### Work required
Please reproduce every record, keeping each one exactly as written.

Extracted data entries

◆ ◆ ◆ ◆ ◆

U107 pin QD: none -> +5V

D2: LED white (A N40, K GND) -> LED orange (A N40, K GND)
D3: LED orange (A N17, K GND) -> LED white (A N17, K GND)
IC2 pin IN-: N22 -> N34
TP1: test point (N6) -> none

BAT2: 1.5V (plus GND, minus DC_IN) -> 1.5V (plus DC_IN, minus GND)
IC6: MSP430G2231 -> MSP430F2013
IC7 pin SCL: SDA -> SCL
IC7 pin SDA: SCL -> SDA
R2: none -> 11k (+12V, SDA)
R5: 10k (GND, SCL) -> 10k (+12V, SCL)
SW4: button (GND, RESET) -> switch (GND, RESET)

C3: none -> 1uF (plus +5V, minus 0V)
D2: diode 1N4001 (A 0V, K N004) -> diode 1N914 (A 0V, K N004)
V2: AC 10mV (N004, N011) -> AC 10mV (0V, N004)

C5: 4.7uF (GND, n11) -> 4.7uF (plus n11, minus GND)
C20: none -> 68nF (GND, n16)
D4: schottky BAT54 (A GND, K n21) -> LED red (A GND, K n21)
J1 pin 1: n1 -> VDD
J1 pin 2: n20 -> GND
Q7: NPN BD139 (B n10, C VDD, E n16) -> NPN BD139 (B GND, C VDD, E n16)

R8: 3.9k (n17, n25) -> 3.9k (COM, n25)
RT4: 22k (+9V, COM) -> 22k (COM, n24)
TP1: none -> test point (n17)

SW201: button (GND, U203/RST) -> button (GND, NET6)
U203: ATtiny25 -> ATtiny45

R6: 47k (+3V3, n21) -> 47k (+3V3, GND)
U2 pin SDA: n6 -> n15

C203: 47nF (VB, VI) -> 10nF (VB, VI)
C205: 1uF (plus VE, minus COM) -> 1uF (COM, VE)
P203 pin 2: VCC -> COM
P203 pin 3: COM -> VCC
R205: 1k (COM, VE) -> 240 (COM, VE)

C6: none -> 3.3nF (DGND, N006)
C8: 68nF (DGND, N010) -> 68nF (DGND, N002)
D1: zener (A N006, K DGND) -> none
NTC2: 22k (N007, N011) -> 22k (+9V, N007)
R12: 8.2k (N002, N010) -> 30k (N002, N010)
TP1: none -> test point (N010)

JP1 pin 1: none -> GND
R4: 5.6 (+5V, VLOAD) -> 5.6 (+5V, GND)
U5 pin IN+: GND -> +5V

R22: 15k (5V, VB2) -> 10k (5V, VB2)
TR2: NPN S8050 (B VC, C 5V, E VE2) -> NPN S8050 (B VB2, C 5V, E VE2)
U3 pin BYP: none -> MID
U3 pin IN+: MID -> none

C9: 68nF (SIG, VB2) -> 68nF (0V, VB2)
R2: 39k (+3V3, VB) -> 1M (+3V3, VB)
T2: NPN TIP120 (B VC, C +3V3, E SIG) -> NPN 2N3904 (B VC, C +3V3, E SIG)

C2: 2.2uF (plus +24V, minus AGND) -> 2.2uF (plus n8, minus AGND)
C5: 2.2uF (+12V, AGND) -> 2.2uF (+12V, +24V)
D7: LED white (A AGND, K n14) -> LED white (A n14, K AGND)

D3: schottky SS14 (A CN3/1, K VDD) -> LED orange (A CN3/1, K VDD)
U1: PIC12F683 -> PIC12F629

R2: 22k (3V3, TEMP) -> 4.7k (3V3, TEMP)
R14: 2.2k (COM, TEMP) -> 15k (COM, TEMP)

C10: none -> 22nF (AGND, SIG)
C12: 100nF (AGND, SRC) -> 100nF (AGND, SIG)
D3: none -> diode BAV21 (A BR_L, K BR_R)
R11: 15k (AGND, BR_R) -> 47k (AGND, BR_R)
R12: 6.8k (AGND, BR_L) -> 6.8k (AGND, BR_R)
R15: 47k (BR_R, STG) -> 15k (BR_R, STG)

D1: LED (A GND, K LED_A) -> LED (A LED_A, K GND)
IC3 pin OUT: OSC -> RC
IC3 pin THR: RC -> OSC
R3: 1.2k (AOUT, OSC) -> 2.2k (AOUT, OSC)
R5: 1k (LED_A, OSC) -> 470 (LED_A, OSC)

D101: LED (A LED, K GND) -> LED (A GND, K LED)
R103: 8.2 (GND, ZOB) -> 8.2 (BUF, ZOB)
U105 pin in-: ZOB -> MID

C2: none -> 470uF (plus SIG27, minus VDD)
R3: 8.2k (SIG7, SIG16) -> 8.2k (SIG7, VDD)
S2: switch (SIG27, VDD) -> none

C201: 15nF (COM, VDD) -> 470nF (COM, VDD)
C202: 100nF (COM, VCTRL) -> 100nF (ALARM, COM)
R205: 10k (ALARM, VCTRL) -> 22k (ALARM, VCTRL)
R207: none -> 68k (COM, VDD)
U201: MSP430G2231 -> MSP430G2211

◆ ◆ ◆ ◆ ◆

### Reply to the task
U107 pin QD: none -> +5V

D2: LED white (A N40, K GND) -> LED orange (A N40, K GND)
D3: LED orange (A N17, K GND) -> LED white (A N17, K GND)
IC2 pin IN-: N22 -> N34
TP1: test point (N6) -> none

BAT2: 1.5V (plus GND, minus DC_IN) -> 1.5V (plus DC_IN, minus GND)
IC6: MSP430G2231 -> MSP430F2013
IC7 pin SCL: SDA -> SCL
IC7 pin SDA: SCL -> SDA
R2: none -> 11k (+12V, SDA)
R5: 10k (GND, SCL) -> 10k (+12V, SCL)
SW4: button (GND, RESET) -> switch (GND, RESET)

C3: none -> 1uF (plus +5V, minus 0V)
D2: diode 1N4001 (A 0V, K N004) -> diode 1N914 (A 0V, K N004)
V2: AC 10mV (N004, N011) -> AC 10mV (0V, N004)

C5: 4.7uF (GND, n11) -> 4.7uF (plus n11, minus GND)
C20: none -> 68nF (GND, n16)
D4: schottky BAT54 (A GND, K n21) -> LED red (A GND, K n21)
J1 pin 1: n1 -> VDD
J1 pin 2: n20 -> GND
Q7: NPN BD139 (B n10, C VDD, E n16) -> NPN BD139 (B GND, C VDD, E n16)

R8: 3.9k (n17, n25) -> 3.9k (COM, n25)
RT4: 22k (+9V, COM) -> 22k (COM, n24)
TP1: none -> test point (n17)

SW201: button (GND, U203/RST) -> button (GND, NET6)
U203: ATtiny25 -> ATtiny45

R6: 47k (+3V3, n21) -> 47k (+3V3, GND)
U2 pin SDA: n6 -> n15

C203: 47nF (VB, VI) -> 10nF (VB, VI)
C205: 1uF (plus VE, minus COM) -> 1uF (COM, VE)
P203 pin 2: VCC -> COM
P203 pin 3: COM -> VCC
R205: 1k (COM, VE) -> 240 (COM, VE)

C6: none -> 3.3nF (DGND, N006)
C8: 68nF (DGND, N010) -> 68nF (DGND, N002)
D1: zener (A N006, K DGND) -> none
NTC2: 22k (N007, N011) -> 22k (+9V, N007)
R12: 8.2k (N002, N010) -> 30k (N002, N010)
TP1: none -> test point (N010)

JP1 pin 1: none -> GND
R4: 5.6 (+5V, VLOAD) -> 5.6 (+5V, GND)
U5 pin IN+: GND -> +5V

R22: 15k (5V, VB2) -> 10k (5V, VB2)
TR2: NPN S8050 (B VC, C 5V, E VE2) -> NPN S8050 (B VB2, C 5V, E VE2)
U3 pin BYP: none -> MID
U3 pin IN+: MID -> none

C9: 68nF (SIG, VB2) -> 68nF (0V, VB2)
R2: 39k (+3V3, VB) -> 1M (+3V3, VB)
T2: NPN TIP120 (B VC, C +3V3, E SIG) -> NPN 2N3904 (B VC, C +3V3, E SIG)

C2: 2.2uF (plus +24V, minus AGND) -> 2.2uF (plus n8, minus AGND)
C5: 2.2uF (+12V, AGND) -> 2.2uF (+12V, +24V)
D7: LED white (A AGND, K n14) -> LED white (A n14, K AGND)

D3: schottky SS14 (A CN3/1, K VDD) -> LED orange (A CN3/1, K VDD)
U1: PIC12F683 -> PIC12F629

R2: 22k (3V3, TEMP) -> 4.7k (3V3, TEMP)
R14: 2.2k (COM, TEMP) -> 15k (COM, TEMP)

C10: none -> 22nF (AGND, SIG)
C12: 100nF (AGND, SRC) -> 100nF (AGND, SIG)
D3: none -> diode BAV21 (A BR_L, K BR_R)
R11: 15k (AGND, BR_R) -> 47k (AGND, BR_R)
R12: 6.8k (AGND, BR_L) -> 6.8k (AGND, BR_R)
R15: 47k (BR_R, STG) -> 15k (BR_R, STG)

D1: LED (A GND, K LED_A) -> LED (A LED_A, K GND)
IC3 pin OUT: OSC -> RC
IC3 pin THR: RC -> OSC
R3: 1.2k (AOUT, OSC) -> 2.2k (AOUT, OSC)
R5: 1k (LED_A, OSC) -> 470 (LED_A, OSC)

D101: LED (A LED, K GND) -> LED (A GND, K LED)
R103: 8.2 (GND, ZOB) -> 8.2 (BUF, ZOB)
U105 pin in-: ZOB -> MID

C2: none -> 470uF (plus SIG27, minus VDD)
R3: 8.2k (SIG7, SIG16) -> 8.2k (SIG7, VDD)
S2: switch (SIG27, VDD) -> none

C201: 15nF (COM, VDD) -> 470nF (COM, VDD)
C202: 100nF (COM, VCTRL) -> 100nF (ALARM, COM)
R205: 10k (ALARM, VCTRL) -> 22k (ALARM, VCTRL)
R207: none -> 68k (COM, VDD)
U201: MSP430G2231 -> MSP430G2211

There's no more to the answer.